▶ **What you are asked to do**
Nothing but the data itself, reproduced exactly, is the expected answer.

▶ **Data provided**
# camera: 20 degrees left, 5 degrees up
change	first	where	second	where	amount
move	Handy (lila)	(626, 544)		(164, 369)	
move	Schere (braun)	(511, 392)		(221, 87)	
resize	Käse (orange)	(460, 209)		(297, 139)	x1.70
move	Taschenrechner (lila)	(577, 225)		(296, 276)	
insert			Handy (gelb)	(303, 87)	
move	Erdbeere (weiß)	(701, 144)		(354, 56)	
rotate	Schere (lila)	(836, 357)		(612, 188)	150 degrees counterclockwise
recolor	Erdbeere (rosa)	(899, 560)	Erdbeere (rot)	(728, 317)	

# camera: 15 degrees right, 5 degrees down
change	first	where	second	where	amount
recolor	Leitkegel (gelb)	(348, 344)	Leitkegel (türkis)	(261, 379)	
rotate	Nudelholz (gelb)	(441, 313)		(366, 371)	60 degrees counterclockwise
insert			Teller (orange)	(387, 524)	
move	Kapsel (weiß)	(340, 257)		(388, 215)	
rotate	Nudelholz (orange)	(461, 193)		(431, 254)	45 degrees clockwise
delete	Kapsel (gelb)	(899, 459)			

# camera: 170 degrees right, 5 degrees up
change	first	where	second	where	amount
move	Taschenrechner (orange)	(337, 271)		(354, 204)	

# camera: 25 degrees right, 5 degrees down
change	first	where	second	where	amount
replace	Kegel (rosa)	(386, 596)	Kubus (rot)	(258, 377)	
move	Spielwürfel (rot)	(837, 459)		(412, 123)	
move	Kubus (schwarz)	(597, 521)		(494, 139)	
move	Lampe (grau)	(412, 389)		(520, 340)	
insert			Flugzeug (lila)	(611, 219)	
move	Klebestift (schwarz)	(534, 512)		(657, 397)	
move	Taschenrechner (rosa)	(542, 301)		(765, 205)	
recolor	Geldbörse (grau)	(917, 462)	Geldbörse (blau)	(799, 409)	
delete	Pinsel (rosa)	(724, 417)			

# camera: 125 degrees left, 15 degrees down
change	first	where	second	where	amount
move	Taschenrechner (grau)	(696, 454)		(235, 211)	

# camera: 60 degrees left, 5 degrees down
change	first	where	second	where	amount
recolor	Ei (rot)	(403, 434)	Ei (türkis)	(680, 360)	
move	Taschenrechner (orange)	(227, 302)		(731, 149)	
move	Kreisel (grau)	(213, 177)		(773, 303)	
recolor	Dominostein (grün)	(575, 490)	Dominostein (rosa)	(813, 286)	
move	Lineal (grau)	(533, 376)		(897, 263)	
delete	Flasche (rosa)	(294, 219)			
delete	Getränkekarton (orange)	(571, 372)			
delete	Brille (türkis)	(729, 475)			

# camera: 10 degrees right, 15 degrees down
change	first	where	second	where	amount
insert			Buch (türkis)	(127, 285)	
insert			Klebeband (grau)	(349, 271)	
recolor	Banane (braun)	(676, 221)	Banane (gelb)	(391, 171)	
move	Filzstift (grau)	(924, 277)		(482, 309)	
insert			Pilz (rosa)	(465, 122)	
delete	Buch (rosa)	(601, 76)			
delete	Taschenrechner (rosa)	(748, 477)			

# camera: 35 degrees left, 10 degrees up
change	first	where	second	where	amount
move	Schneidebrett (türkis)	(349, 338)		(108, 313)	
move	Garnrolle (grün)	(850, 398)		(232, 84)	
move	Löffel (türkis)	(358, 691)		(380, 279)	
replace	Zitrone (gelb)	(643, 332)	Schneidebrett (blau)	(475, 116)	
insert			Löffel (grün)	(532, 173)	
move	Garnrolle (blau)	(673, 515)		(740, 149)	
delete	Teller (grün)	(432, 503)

▶ **Problem solution**
# camera: 20 degrees left, 5 degrees up
change	first	where	second	where	amount
move	Handy (lila)	(626, 544)		(164, 369)	
move	Schere (braun)	(511, 392)		(221, 87)	
resize	Käse (orange)	(460, 209)		(297, 139)	x1.70
move	Taschenrechner (lila)	(577, 225)		(296, 276)	
insert			Handy (gelb)	(303, 87)	
move	Erdbeere (weiß)	(701, 144)		(354, 56)	
rotate	Schere (lila)	(836, 357)		(612, 188)	150 degrees counterclockwise
recolor	Erdbeere (rosa)	(899, 560)	Erdbeere (rot)	(728, 317)	

# camera: 15 degrees right, 5 degrees down
change	first	where	second	where	amount
recolor	Leitkegel (gelb)	(348, 344)	Leitkegel (türkis)	(261, 379)	
rotate	Nudelholz (gelb)	(441, 313)		(366, 371)	60 degrees counterclockwise
insert			Teller (orange)	(387, 524)	
move	Kapsel (weiß)	(340, 257)		(388, 215)	
rotate	Nudelholz (orange)	(461, 193)		(431, 254)	45 degrees clockwise
delete	Kapsel (gelb)	(899, 459)			

# camera: 170 degrees right, 5 degrees up
change	first	where	second	where	amount
move	Taschenrechner (orange)	(337, 271)		(354, 204)	

# camera: 25 degrees right, 5 degrees down
change	first	where	second	where	amount
replace	Kegel (rosa)	(386, 596)	Kubus (rot)	(258, 377)	
move	Spielwürfel (rot)	(837, 459)		(412, 123)	
move	Kubus (schwarz)	(597, 521)		(494, 139)	
move	Lampe (grau)	(412, 389)		(520, 340)	
insert			Flugzeug (lila)	(611, 219)	
move	Klebestift (schwarz)	(534, 512)		(657, 397)	
move	Taschenrechner (rosa)	(542, 301)		(765, 205)	
recolor	Geldbörse (grau)	(917, 462)	Geldbörse (blau)	(799, 409)	
delete	Pinsel (rosa)	(724, 417)			

# camera: 125 degrees left, 15 degrees down
change	first	where	second	where	amount
move	Taschenrechner (grau)	(696, 454)		(235, 211)	

# camera: 60 degrees left, 5 degrees down
change	first	where	second	where	amount
recolor	Ei (rot)	(403, 434)	Ei (türkis)	(680, 360)	
move	Taschenrechner (orange)	(227, 302)		(731, 149)	
move	Kreisel (grau)	(213, 177)		(773, 303)	
recolor	Dominostein (grün)	(575, 490)	Dominostein (rosa)	(813, 286)	
move	Lineal (grau)	(533, 376)		(897, 263)	
delete	Flasche (rosa)	(294, 219)			
delete	Getränkekarton (orange)	(571, 372)			
delete	Brille (türkis)	(729, 475)			

# camera: 10 degrees right, 15 degrees down
change	first	where	second	where	amount
insert			Buch (türkis)	(127, 285)	
insert			Klebeband (grau)	(349, 271)	
recolor	Banane (braun)	(676, 221)	Banane (gelb)	(391, 171)	
move	Filzstift (grau)	(924, 277)		(482, 309)	
insert			Pilz (rosa)	(465, 122)	
delete	Buch (rosa)	(601, 76)			
delete	Taschenrechner (rosa)	(748, 477)			

# camera: 35 degrees left, 10 degrees up
change	first	where	second	where	amount
move	Schneidebrett (türkis)	(349, 338)		(108, 313)	
move	Garnrolle (grün)	(850, 398)		(232, 84)	
move	Löffel (türkis)	(358, 691)		(380, 279)	
replace	Zitrone (gelb)	(643, 332)	Schneidebrett (blau)	(475, 116)	
insert			Löffel (grün)	(532, 173)	
move	Garnrolle (blau)	(673, 515)		(740, 149)	
delete	Teller (grün)	(432, 503)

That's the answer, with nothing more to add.